*Your task*. Would you transcribe only the lines below, from the one containing "white pot: 8 -> 6" through the end of the material, exactly and with no pictures?

*Source material*.

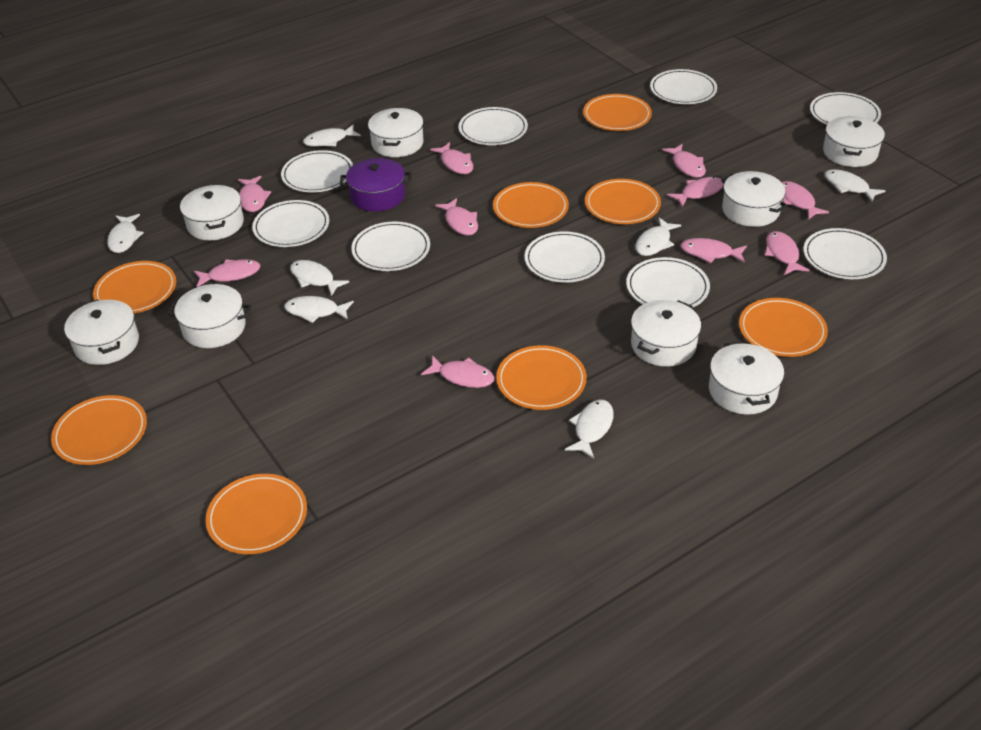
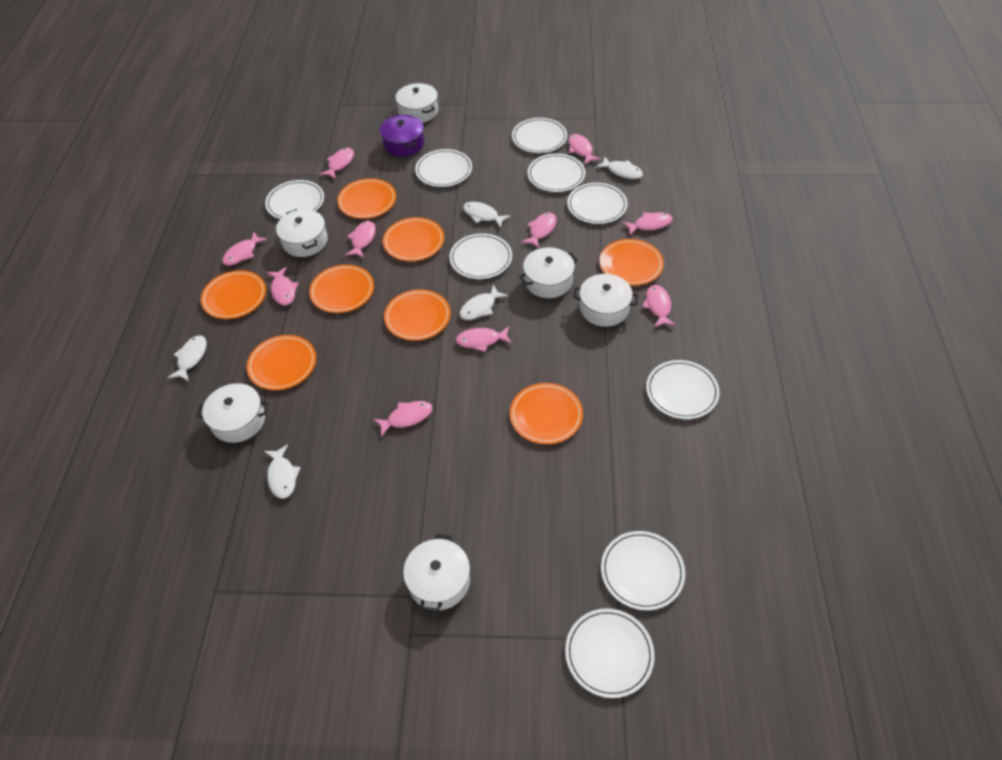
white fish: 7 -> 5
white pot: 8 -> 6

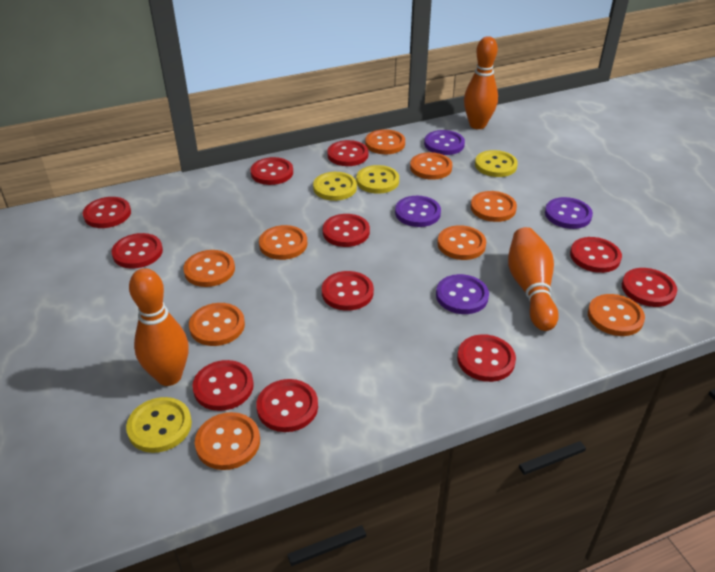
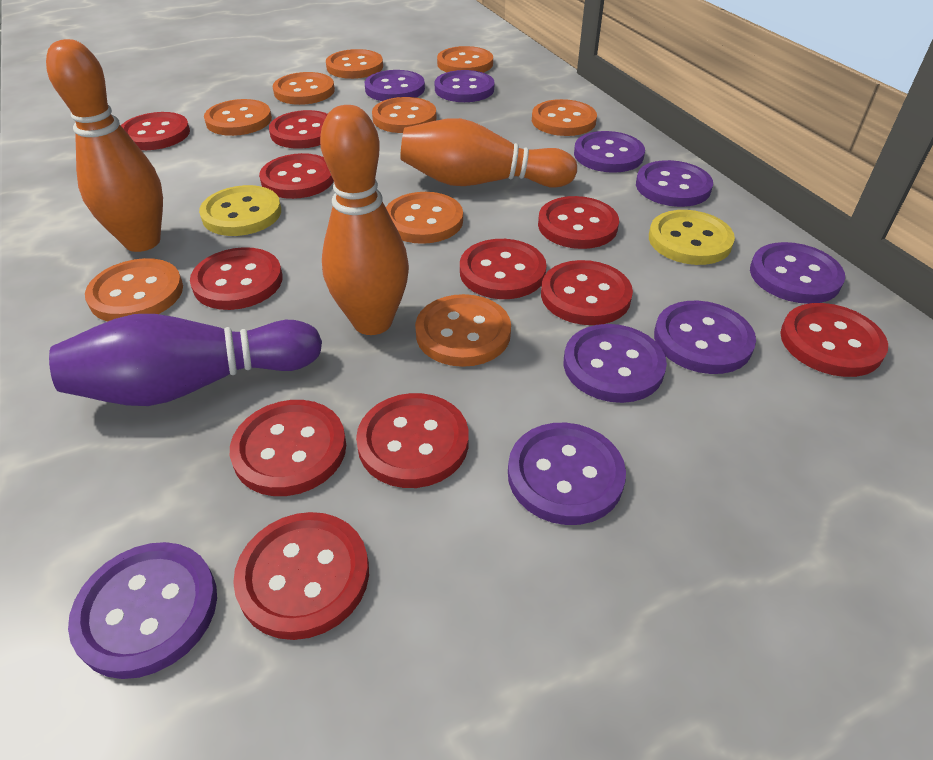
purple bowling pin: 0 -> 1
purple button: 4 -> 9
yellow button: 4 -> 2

*Task answer*.
white pot: 8 -> 6

purple bowling pin: 0 -> 1
purple button: 4 -> 9
yellow button: 4 -> 2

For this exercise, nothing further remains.